▶ [Record set]:
# # # # #

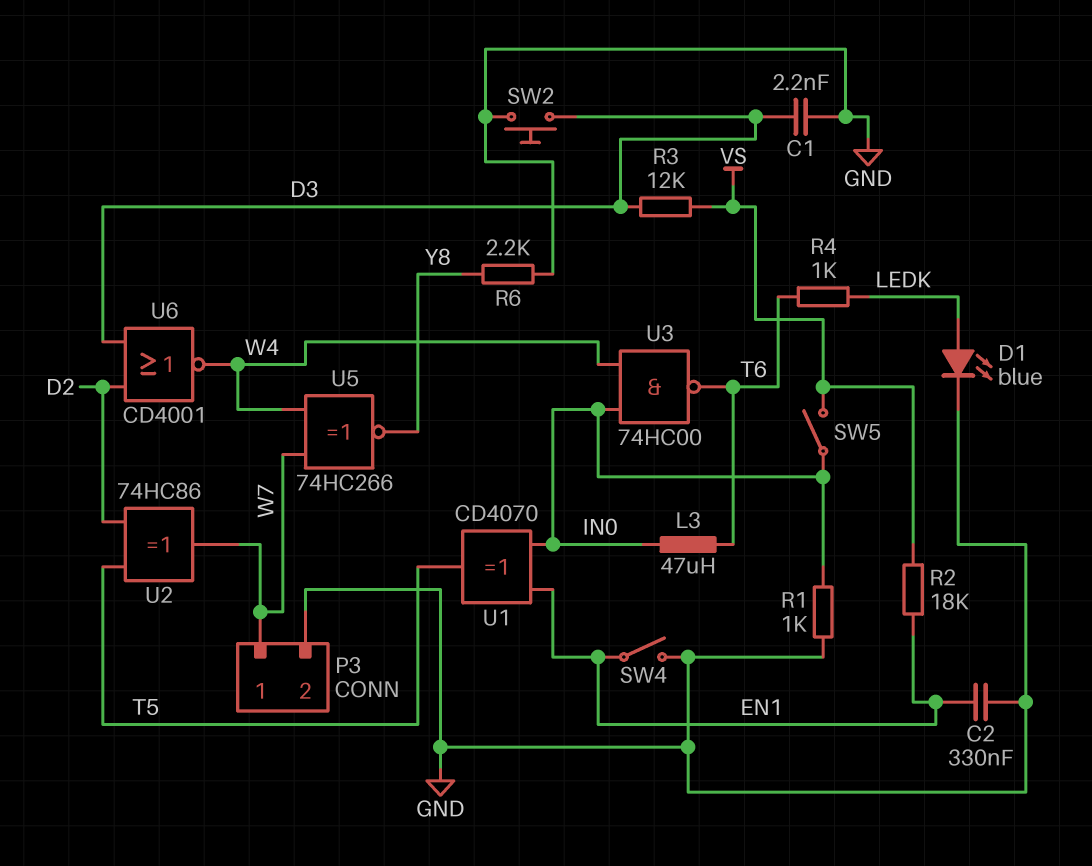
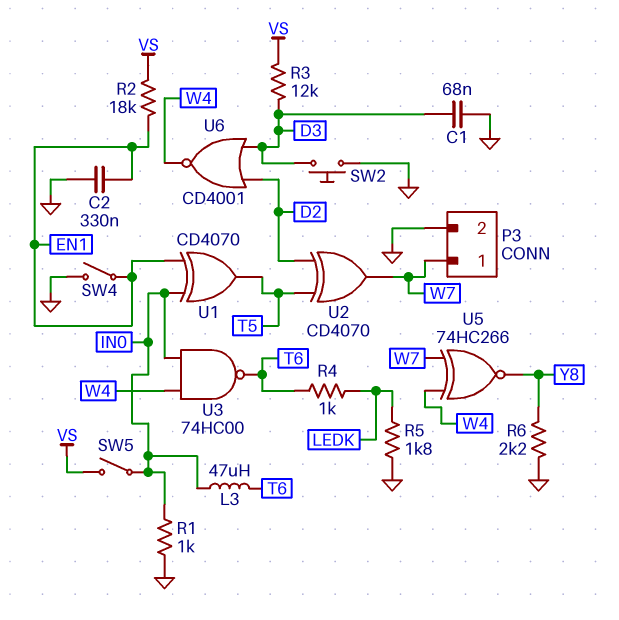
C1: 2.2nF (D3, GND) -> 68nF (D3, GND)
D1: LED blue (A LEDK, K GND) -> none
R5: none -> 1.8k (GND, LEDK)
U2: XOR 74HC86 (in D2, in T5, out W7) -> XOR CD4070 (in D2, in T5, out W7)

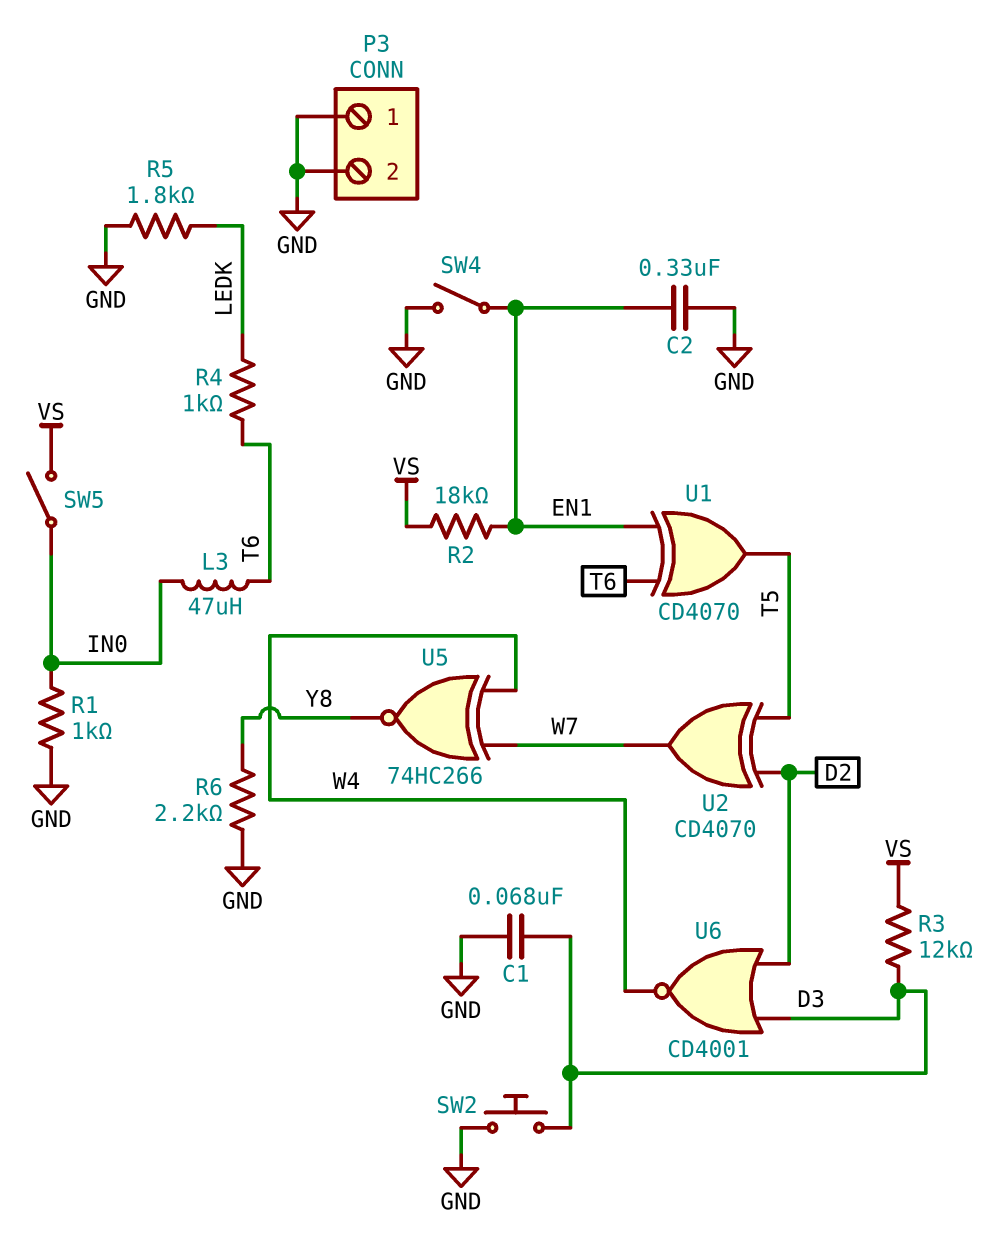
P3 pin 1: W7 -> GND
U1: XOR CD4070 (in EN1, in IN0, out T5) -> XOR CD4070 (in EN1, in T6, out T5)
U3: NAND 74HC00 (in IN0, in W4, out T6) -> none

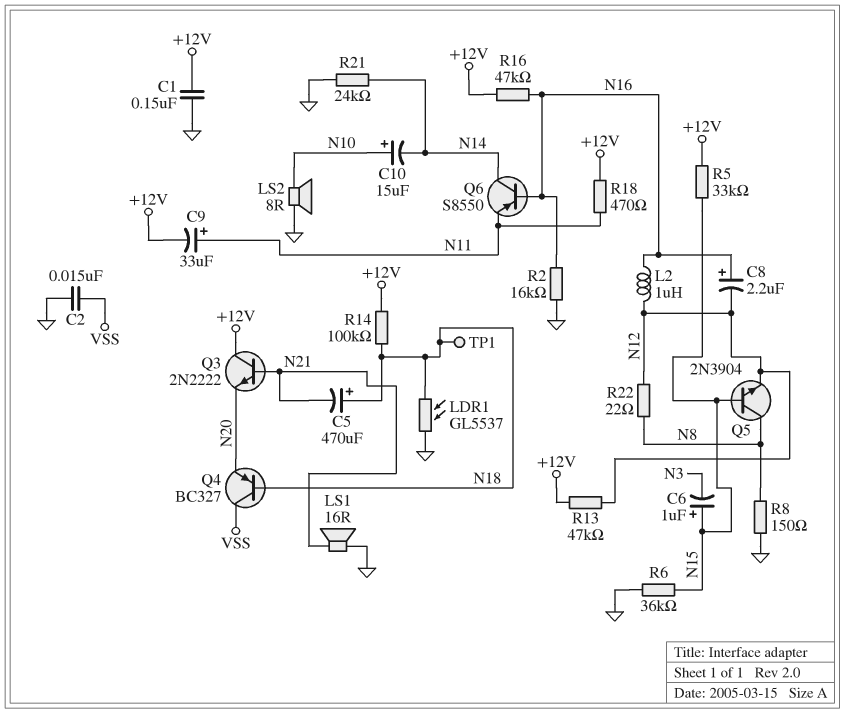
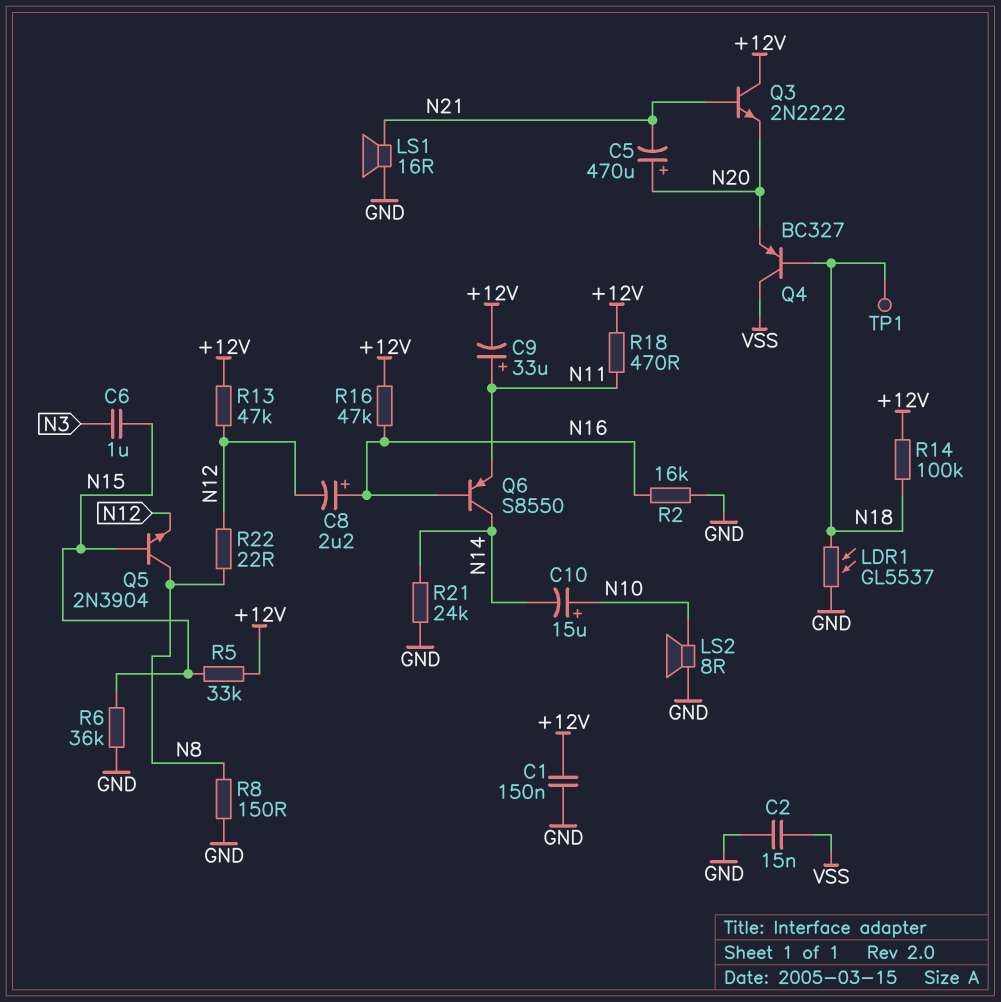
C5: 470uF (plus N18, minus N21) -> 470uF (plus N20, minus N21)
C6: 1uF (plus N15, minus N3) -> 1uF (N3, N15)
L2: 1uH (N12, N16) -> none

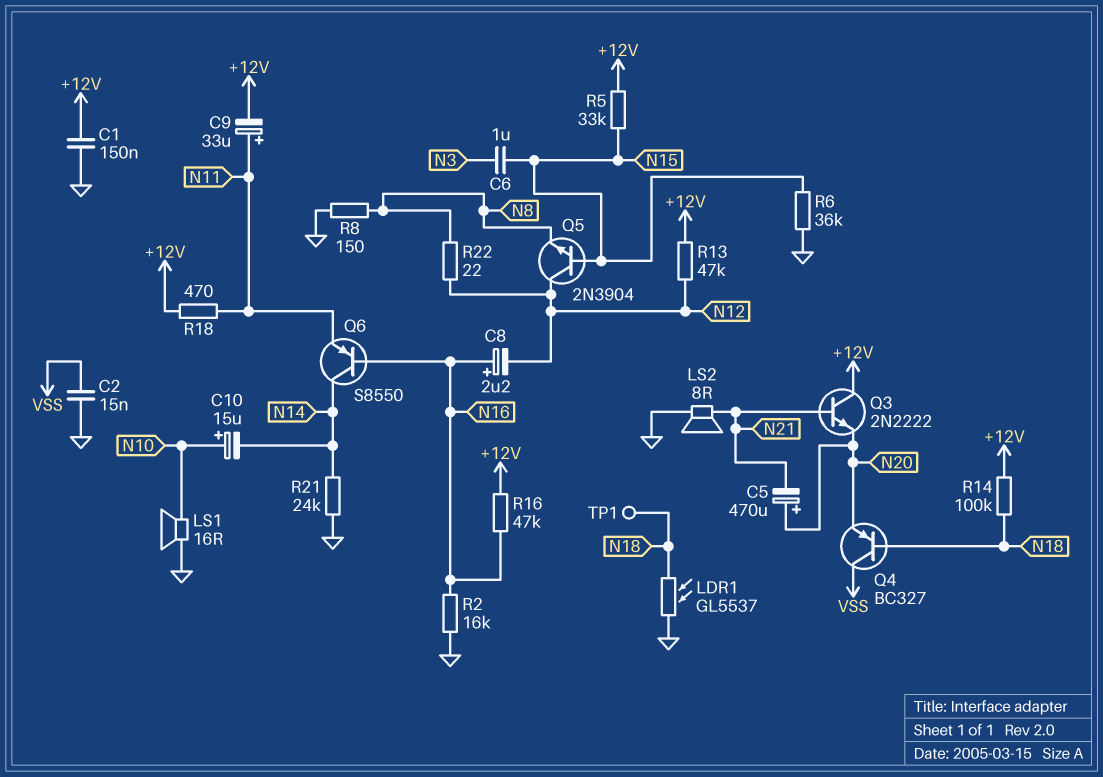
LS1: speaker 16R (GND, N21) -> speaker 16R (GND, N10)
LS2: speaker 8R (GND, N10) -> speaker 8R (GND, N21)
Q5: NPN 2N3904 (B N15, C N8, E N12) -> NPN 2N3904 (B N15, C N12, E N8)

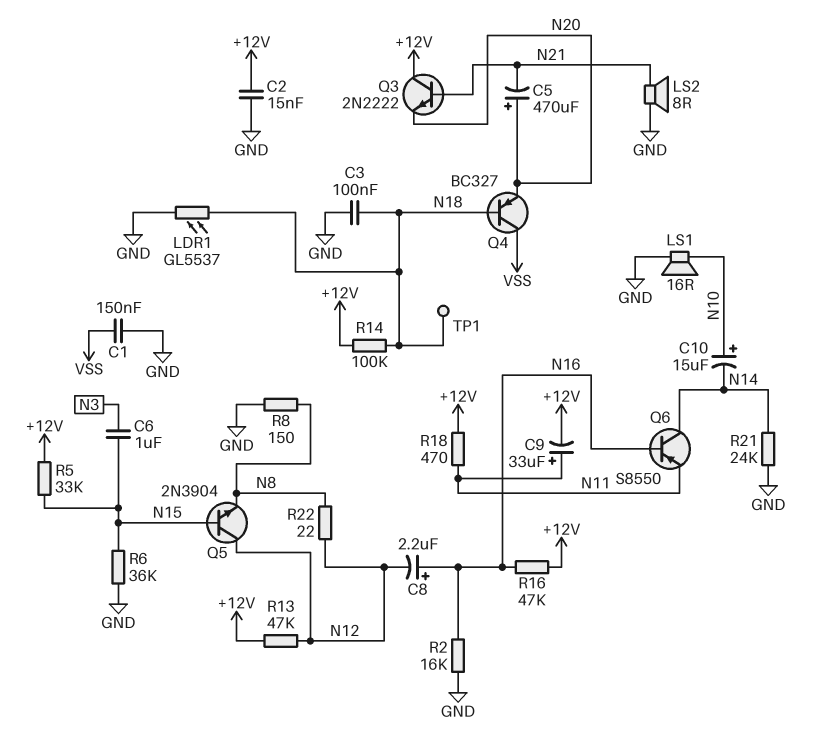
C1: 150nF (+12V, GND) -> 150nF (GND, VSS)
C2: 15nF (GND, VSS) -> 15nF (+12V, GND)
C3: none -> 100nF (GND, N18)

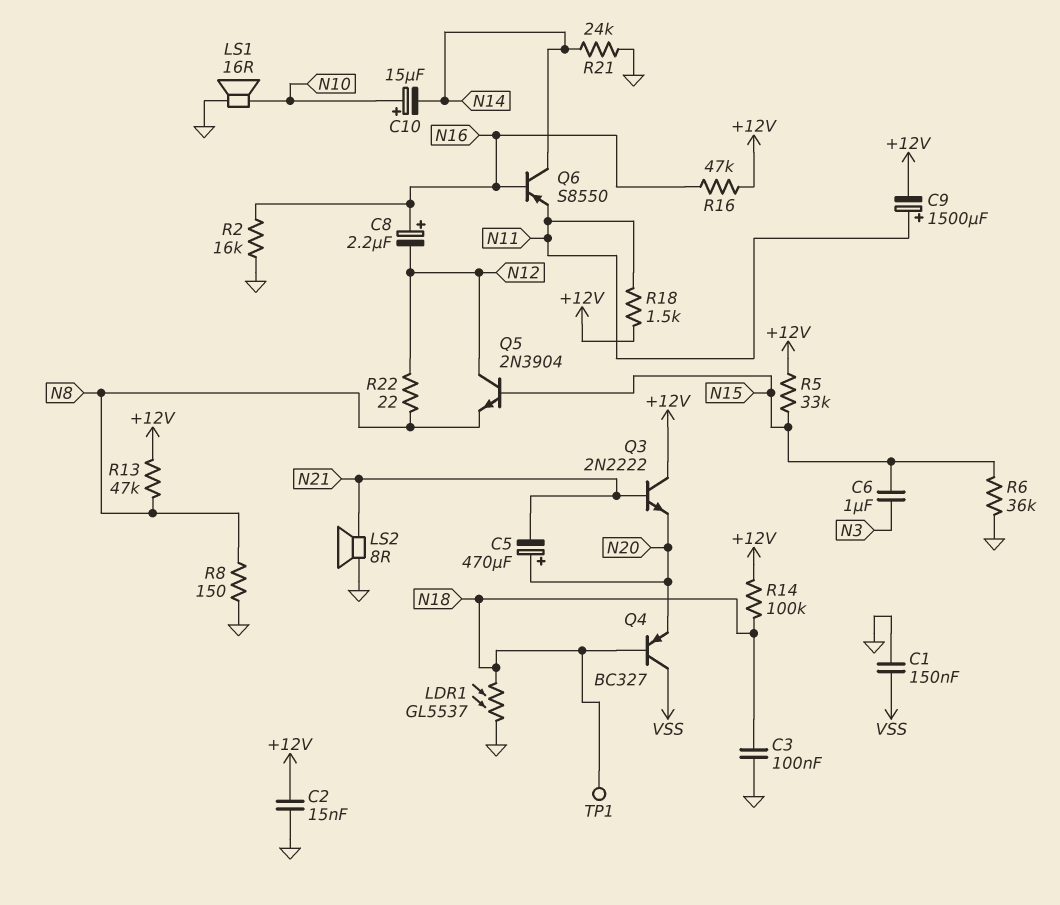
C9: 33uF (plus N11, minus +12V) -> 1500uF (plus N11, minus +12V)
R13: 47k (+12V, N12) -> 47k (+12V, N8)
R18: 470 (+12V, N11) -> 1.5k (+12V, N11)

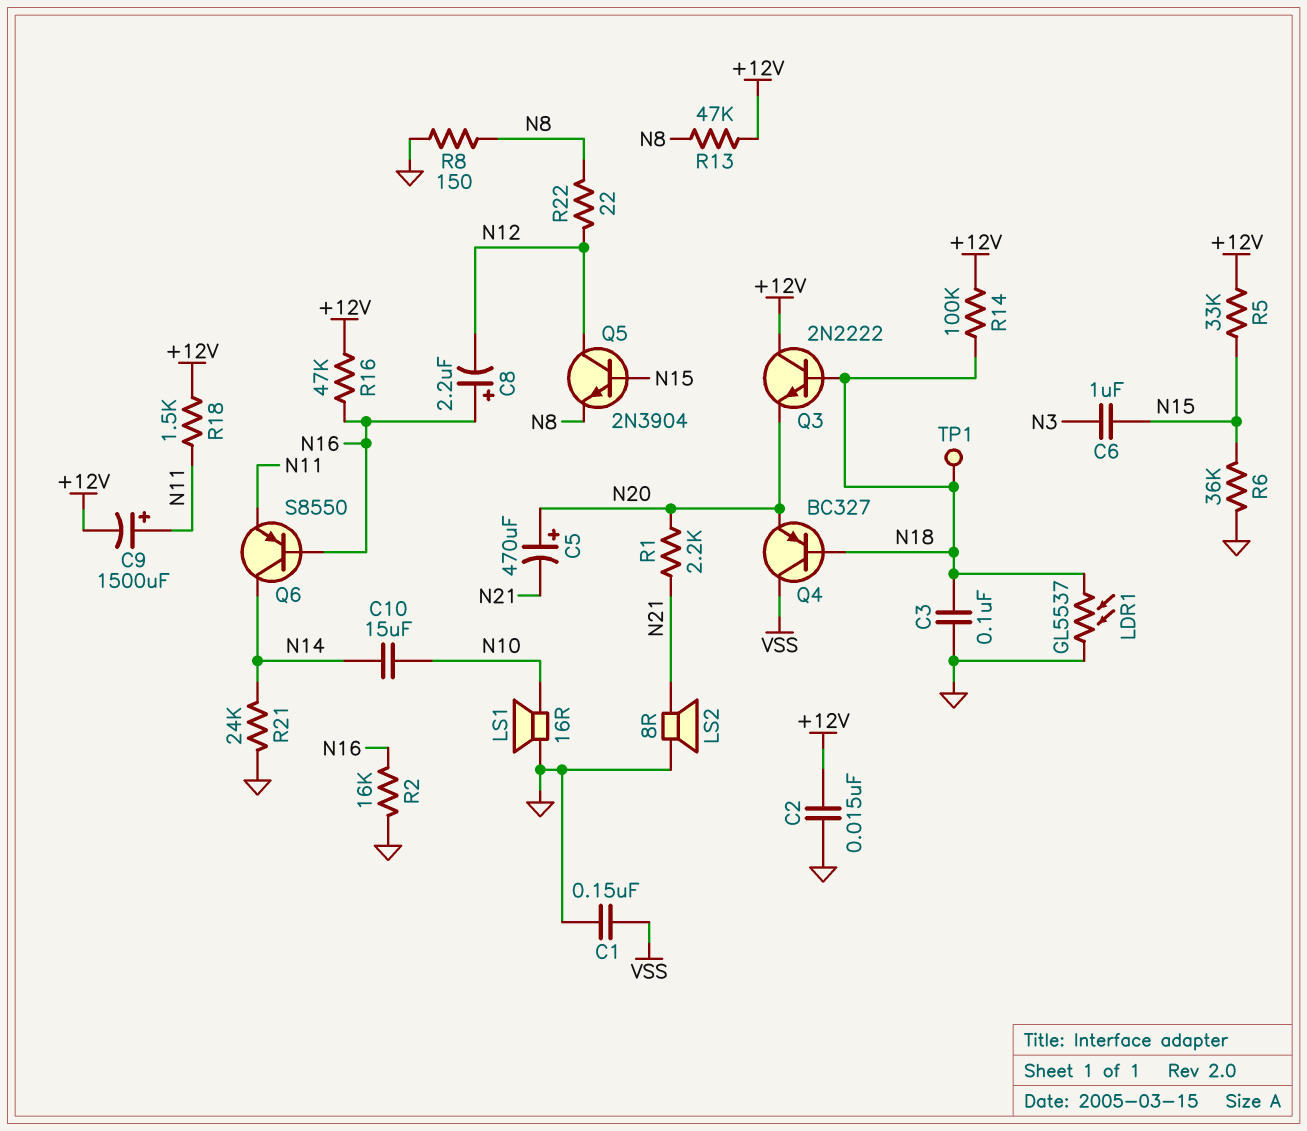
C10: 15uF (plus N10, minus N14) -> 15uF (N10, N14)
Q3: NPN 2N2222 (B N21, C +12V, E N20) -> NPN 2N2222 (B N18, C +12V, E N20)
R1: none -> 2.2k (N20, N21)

# # # # #

▶ [Work item]: Would you give again, exactly as written, the lines from the one containing "LS2: speaker 8R" through the end of the records, with no pictures and no other lines?

▶ [Output below]:
LS2: speaker 8R (GND, N10) -> speaker 8R (GND, N21)
Q5: NPN 2N3904 (B N15, C N8, E N12) -> NPN 2N3904 (B N15, C N12, E N8)

C1: 150nF (+12V, GND) -> 150nF (GND, VSS)
C2: 15nF (GND, VSS) -> 15nF (+12V, GND)
C3: none -> 100nF (GND, N18)

C9: 33uF (plus N11, minus +12V) -> 1500uF (plus N11, minus +12V)
R13: 47k (+12V, N12) -> 47k (+12V, N8)
R18: 470 (+12V, N11) -> 1.5k (+12V, N11)

C10: 15uF (plus N10, minus N14) -> 15uF (N10, N14)
Q3: NPN 2N2222 (B N21, C +12V, E N20) -> NPN 2N2222 (B N18, C +12V, E N20)
R1: none -> 2.2k (N20, N21)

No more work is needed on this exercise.